→ **Directions**
From the data below, return the exact lines starting at the line containing "R3: 68k (GND, VB) -> 68k (MIC, VB)" and ending at the line containing "D6: none -> zener 5.1V (A +15V, K 5V)", both included, and nothing else.

[Revision tracking records]
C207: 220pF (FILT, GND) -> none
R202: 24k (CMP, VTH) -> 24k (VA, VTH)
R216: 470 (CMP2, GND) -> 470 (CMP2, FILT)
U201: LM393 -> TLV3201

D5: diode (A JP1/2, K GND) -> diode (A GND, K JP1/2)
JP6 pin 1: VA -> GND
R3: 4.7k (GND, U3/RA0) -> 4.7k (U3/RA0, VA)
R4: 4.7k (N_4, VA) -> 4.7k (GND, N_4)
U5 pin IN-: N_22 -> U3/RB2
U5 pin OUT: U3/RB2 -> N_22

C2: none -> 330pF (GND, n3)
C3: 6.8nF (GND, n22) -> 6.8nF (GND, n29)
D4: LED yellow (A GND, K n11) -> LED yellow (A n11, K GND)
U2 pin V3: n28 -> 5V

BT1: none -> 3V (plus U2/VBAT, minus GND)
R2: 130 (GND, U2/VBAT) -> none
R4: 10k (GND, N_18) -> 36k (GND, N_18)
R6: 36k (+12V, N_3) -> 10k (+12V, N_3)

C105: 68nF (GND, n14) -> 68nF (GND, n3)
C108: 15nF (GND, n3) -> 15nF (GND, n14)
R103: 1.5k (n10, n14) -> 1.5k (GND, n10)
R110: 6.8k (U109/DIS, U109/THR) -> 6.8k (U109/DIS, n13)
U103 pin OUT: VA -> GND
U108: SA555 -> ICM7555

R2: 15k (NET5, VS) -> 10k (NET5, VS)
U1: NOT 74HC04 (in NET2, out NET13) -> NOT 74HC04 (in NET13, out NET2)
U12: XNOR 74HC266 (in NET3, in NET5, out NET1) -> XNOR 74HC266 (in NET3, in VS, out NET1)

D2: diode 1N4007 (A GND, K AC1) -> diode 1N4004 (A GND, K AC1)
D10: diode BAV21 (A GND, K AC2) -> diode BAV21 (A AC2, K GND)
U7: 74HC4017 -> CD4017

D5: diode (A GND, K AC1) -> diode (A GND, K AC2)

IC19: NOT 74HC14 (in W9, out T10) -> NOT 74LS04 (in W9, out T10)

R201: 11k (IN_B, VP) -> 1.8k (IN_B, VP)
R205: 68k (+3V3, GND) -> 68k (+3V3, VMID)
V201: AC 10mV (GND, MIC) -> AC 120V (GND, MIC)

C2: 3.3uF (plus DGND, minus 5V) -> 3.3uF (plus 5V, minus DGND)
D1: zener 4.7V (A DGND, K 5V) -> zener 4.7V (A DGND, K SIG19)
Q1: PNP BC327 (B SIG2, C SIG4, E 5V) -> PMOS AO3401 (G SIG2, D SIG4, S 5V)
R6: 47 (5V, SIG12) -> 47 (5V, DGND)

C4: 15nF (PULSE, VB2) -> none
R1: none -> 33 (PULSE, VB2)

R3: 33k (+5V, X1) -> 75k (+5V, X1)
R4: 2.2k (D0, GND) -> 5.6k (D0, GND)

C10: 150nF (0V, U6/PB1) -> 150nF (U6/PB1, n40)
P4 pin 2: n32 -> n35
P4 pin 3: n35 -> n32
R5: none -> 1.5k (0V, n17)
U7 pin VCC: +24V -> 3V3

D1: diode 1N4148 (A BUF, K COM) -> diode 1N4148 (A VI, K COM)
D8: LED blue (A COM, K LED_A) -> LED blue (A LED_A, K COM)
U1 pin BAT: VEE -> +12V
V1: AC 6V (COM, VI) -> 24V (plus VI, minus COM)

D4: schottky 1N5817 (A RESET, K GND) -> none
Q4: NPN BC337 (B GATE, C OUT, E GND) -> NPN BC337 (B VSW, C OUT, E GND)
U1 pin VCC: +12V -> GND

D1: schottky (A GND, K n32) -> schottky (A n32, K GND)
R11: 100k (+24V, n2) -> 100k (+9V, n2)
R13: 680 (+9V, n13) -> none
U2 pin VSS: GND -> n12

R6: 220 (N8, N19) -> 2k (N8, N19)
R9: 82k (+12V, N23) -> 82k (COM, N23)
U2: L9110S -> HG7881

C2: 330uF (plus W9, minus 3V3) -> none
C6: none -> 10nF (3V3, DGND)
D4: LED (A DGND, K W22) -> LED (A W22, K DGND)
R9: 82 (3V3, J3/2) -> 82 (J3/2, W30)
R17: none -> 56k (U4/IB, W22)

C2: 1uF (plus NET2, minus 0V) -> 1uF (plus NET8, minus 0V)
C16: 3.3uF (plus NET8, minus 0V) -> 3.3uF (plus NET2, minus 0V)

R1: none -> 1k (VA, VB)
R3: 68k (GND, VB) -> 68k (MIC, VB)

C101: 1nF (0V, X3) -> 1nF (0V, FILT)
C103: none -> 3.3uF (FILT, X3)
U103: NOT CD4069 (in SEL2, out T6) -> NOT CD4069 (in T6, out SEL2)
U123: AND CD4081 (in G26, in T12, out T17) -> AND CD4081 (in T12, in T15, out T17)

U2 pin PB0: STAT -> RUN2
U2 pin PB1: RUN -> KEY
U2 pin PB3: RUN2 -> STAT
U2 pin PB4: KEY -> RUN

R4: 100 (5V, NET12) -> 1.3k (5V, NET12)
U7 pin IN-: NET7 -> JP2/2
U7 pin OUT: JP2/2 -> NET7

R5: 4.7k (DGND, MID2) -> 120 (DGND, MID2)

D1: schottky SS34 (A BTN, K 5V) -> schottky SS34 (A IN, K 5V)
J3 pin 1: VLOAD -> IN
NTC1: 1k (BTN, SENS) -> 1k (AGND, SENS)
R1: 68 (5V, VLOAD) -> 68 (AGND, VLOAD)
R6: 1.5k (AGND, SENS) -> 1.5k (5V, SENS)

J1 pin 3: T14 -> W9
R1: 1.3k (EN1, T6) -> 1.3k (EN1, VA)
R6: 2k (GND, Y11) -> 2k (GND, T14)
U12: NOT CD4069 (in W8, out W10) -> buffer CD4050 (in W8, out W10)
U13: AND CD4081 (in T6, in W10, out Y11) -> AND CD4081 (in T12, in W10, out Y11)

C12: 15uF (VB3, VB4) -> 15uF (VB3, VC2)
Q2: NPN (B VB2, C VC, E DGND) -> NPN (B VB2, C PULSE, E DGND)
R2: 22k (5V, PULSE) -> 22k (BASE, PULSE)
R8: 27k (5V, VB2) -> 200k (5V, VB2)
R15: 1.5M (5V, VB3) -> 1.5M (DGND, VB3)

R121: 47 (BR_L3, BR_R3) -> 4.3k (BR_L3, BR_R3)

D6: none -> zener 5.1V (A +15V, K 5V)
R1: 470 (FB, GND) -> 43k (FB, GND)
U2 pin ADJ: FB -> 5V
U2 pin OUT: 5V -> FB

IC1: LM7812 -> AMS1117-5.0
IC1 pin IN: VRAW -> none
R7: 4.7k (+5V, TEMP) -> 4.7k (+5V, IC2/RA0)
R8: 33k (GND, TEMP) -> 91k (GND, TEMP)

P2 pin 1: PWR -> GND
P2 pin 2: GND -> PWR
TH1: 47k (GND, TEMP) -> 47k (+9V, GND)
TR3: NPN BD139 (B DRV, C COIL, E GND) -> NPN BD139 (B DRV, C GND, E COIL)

→ **Exercise response**
R3: 68k (GND, VB) -> 68k (MIC, VB)

C101: 1nF (0V, X3) -> 1nF (0V, FILT)
C103: none -> 3.3uF (FILT, X3)
U103: NOT CD4069 (in SEL2, out T6) -> NOT CD4069 (in T6, out SEL2)
U123: AND CD4081 (in G26, in T12, out T17) -> AND CD4081 (in T12, in T15, out T17)

U2 pin PB0: STAT -> RUN2
U2 pin PB1: RUN -> KEY
U2 pin PB3: RUN2 -> STAT
U2 pin PB4: KEY -> RUN

R4: 100 (5V, NET12) -> 1.3k (5V, NET12)
U7 pin IN-: NET7 -> JP2/2
U7 pin OUT: JP2/2 -> NET7

R5: 4.7k (DGND, MID2) -> 120 (DGND, MID2)

D1: schottky SS34 (A BTN, K 5V) -> schottky SS34 (A IN, K 5V)
J3 pin 1: VLOAD -> IN
NTC1: 1k (BTN, SENS) -> 1k (AGND, SENS)
R1: 68 (5V, VLOAD) -> 68 (AGND, VLOAD)
R6: 1.5k (AGND, SENS) -> 1.5k (5V, SENS)

J1 pin 3: T14 -> W9
R1: 1.3k (EN1, T6) -> 1.3k (EN1, VA)
R6: 2k (GND, Y11) -> 2k (GND, T14)
U12: NOT CD4069 (in W8, out W10) -> buffer CD4050 (in W8, out W10)
U13: AND CD4081 (in T6, in W10, out Y11) -> AND CD4081 (in T12, in W10, out Y11)

C12: 15uF (VB3, VB4) -> 15uF (VB3, VC2)
Q2: NPN (B VB2, C VC, E DGND) -> NPN (B VB2, C PULSE, E DGND)
R2: 22k (5V, PULSE) -> 22k (BASE, PULSE)
R8: 27k (5V, VB2) -> 200k (5V, VB2)
R15: 1.5M (5V, VB3) -> 1.5M (DGND, VB3)

R121: 47 (BR_L3, BR_R3) -> 4.3k (BR_L3, BR_R3)

D6: none -> zener 5.1V (A +15V, K 5V)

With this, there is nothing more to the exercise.